(Records from a collection)
+ + +
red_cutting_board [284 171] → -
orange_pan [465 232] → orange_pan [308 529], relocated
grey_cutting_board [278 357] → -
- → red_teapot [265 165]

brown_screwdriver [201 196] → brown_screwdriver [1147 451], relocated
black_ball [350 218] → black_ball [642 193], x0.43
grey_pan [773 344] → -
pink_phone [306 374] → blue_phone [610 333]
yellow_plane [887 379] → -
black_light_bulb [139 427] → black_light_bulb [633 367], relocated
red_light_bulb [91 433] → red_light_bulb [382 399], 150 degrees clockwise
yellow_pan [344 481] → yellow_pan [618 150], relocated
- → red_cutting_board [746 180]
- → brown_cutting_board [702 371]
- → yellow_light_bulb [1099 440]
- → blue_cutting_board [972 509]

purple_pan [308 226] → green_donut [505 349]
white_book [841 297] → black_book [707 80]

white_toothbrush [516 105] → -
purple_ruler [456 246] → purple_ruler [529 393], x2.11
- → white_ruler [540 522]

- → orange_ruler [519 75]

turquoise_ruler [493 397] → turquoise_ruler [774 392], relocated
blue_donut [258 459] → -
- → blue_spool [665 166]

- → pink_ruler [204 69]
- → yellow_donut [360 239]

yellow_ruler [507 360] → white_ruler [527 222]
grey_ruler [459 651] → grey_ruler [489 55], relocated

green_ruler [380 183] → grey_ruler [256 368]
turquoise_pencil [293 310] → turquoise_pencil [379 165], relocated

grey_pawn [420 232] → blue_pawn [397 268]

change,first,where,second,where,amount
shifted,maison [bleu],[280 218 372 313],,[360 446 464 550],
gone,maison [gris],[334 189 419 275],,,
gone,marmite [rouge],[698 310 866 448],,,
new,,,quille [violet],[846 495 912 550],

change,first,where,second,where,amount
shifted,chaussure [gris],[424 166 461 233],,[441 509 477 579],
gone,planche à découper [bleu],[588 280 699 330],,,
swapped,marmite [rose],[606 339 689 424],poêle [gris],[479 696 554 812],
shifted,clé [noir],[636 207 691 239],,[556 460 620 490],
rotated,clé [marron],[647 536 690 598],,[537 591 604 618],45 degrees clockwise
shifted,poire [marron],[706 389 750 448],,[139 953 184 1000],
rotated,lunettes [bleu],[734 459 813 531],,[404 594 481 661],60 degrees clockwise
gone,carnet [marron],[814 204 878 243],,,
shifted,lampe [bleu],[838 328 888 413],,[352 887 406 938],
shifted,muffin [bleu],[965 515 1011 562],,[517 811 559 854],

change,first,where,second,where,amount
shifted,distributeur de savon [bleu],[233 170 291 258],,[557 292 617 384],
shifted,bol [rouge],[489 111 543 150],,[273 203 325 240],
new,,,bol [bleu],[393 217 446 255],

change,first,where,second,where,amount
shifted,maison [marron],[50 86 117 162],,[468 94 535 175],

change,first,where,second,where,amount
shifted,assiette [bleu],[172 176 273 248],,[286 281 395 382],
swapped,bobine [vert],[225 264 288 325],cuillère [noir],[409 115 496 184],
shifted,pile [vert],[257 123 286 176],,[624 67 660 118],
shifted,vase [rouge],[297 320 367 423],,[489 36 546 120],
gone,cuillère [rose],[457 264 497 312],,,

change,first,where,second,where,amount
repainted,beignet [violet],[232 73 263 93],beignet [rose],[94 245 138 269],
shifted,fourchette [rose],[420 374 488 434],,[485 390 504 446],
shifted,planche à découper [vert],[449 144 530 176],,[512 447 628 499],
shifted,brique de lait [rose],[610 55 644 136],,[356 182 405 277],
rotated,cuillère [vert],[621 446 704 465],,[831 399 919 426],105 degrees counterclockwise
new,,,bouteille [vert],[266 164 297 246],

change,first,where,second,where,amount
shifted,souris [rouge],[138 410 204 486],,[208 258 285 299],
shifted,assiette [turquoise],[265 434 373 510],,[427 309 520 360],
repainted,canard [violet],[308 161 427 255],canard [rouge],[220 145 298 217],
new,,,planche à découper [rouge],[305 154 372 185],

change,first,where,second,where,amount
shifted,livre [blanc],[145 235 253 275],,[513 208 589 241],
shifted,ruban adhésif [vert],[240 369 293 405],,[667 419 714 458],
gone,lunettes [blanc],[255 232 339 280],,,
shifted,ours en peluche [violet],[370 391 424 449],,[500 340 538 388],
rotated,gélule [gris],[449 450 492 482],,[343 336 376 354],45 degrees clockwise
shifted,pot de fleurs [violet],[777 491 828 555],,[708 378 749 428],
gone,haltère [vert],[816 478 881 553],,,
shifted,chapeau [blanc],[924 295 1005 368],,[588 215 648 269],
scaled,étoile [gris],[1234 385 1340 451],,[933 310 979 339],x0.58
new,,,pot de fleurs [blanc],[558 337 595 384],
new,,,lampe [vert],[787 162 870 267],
+ + +
ASSIGNMENT
The records above should be printed in full, exactly as they appear.

ANSWER TO THE EXERCISE
red_cutting_board [284 171] → -
orange_pan [465 232] → orange_pan [308 529], relocated
grey_cutting_board [278 357] → -
- → red_teapot [265 165]

brown_screwdriver [201 196] → brown_screwdriver [1147 451], relocated
black_ball [350 218] → black_ball [642 193], x0.43
grey_pan [773 344] → -
pink_phone [306 374] → blue_phone [610 333]
yellow_plane [887 379] → -
black_light_bulb [139 427] → black_light_bulb [633 367], relocated
red_light_bulb [91 433] → red_light_bulb [382 399], 150 degrees clockwise
yellow_pan [344 481] → yellow_pan [618 150], relocated
- → red_cutting_board [746 180]
- → brown_cutting_board [702 371]
- → yellow_light_bulb [1099 440]
- → blue_cutting_board [972 509]

purple_pan [308 226] → green_donut [505 349]
white_book [841 297] → black_book [707 80]

white_toothbrush [516 105] → -
purple_ruler [456 246] → purple_ruler [529 393], x2.11
- → white_ruler [540 522]

- → orange_ruler [519 75]

turquoise_ruler [493 397] → turquoise_ruler [774 392], relocated
blue_donut [258 459] → -
- → blue_spool [665 166]

- → pink_ruler [204 69]
- → yellow_donut [360 239]

yellow_ruler [507 360] → white_ruler [527 222]
grey_ruler [459 651] → grey_ruler [489 55], relocated

green_ruler [380 183] → grey_ruler [256 368]
turquoise_pencil [293 310] → turquoise_pencil [379 165], relocated

grey_pawn [420 232] → blue_pawn [397 268]

change,first,where,second,where,amount
shifted,maison [bleu],[280 218 372 313],,[360 446 464 550],
gone,maison [gris],[334 189 419 275],,,
gone,marmite [rouge],[698 310 866 448],,,
new,,,quille [violet],[846 495 912 550],

change,first,where,second,where,amount
shifted,chaussure [gris],[424 166 461 233],,[441 509 477 579],
gone,planche à découper [bleu],[588 280 699 330],,,
swapped,marmite [rose],[606 339 689 424],poêle [gris],[479 696 554 812],
shifted,clé [noir],[636 207 691 239],,[556 460 620 490],
rotated,clé [marron],[647 536 690 598],,[537 591 604 618],45 degrees clockwise
shifted,poire [marron],[706 389 750 448],,[139 953 184 1000],
rotated,lunettes [bleu],[734 459 813 531],,[404 594 481 661],60 degrees clockwise
gone,carnet [marron],[814 204 878 243],,,
shifted,lampe [bleu],[838 328 888 413],,[352 887 406 938],
shifted,muffin [bleu],[965 515 1011 562],,[517 811 559 854],

change,first,where,second,where,amount
shifted,distributeur de savon [bleu],[233 170 291 258],,[557 292 617 384],
shifted,bol [rouge],[489 111 543 150],,[273 203 325 240],
new,,,bol [bleu],[393 217 446 255],

change,first,where,second,where,amount
shifted,maison [marron],[50 86 117 162],,[468 94 535 175],

change,first,where,second,where,amount
shifted,assiette [bleu],[172 176 273 248],,[286 281 395 382],
swapped,bobine [vert],[225 264 288 325],cuillère [noir],[409 115 496 184],
shifted,pile [vert],[257 123 286 176],,[624 67 660 118],
shifted,vase [rouge],[297 320 367 423],,[489 36 546 120],
gone,cuillère [rose],[457 264 497 312],,,

change,first,where,second,where,amount
repainted,beignet [violet],[232 73 263 93],beignet [rose],[94 245 138 269],
shifted,fourchette [rose],[420 374 488 434],,[485 390 504 446],
shifted,planche à découper [vert],[449 144 530 176],,[512 447 628 499],
shifted,brique de lait [rose],[610 55 644 136],,[356 182 405 277],
rotated,cuillère [vert],[621 446 704 465],,[831 399 919 426],105 degrees counterclockwise
new,,,bouteille [vert],[266 164 297 246],

change,first,where,second,where,amount
shifted,souris [rouge],[138 410 204 486],,[208 258 285 299],
shifted,assiette [turquoise],[265 434 373 510],,[427 309 520 360],
repainted,canard [violet],[308 161 427 255],canard [rouge],[220 145 298 217],
new,,,planche à découper [rouge],[305 154 372 185],

change,first,where,second,where,amount
shifted,livre [blanc],[145 235 253 275],,[513 208 589 241],
shifted,ruban adhésif [vert],[240 369 293 405],,[667 419 714 458],
gone,lunettes [blanc],[255 232 339 280],,,
shifted,ours en peluche [violet],[370 391 424 449],,[500 340 538 388],
rotated,gélule [gris],[449 450 492 482],,[343 336 376 354],45 degrees clockwise
shifted,pot de fleurs [violet],[777 491 828 555],,[708 378 749 428],
gone,haltère [vert],[816 478 881 553],,,
shifted,chapeau [blanc],[924 295 1005 368],,[588 215 648 269],
scaled,étoile [gris],[1234 385 1340 451],,[933 310 979 339],x0.58
new,,,pot de fleurs [blanc],[558 337 595 384],
new,,,lampe [vert],[787 162 870 267],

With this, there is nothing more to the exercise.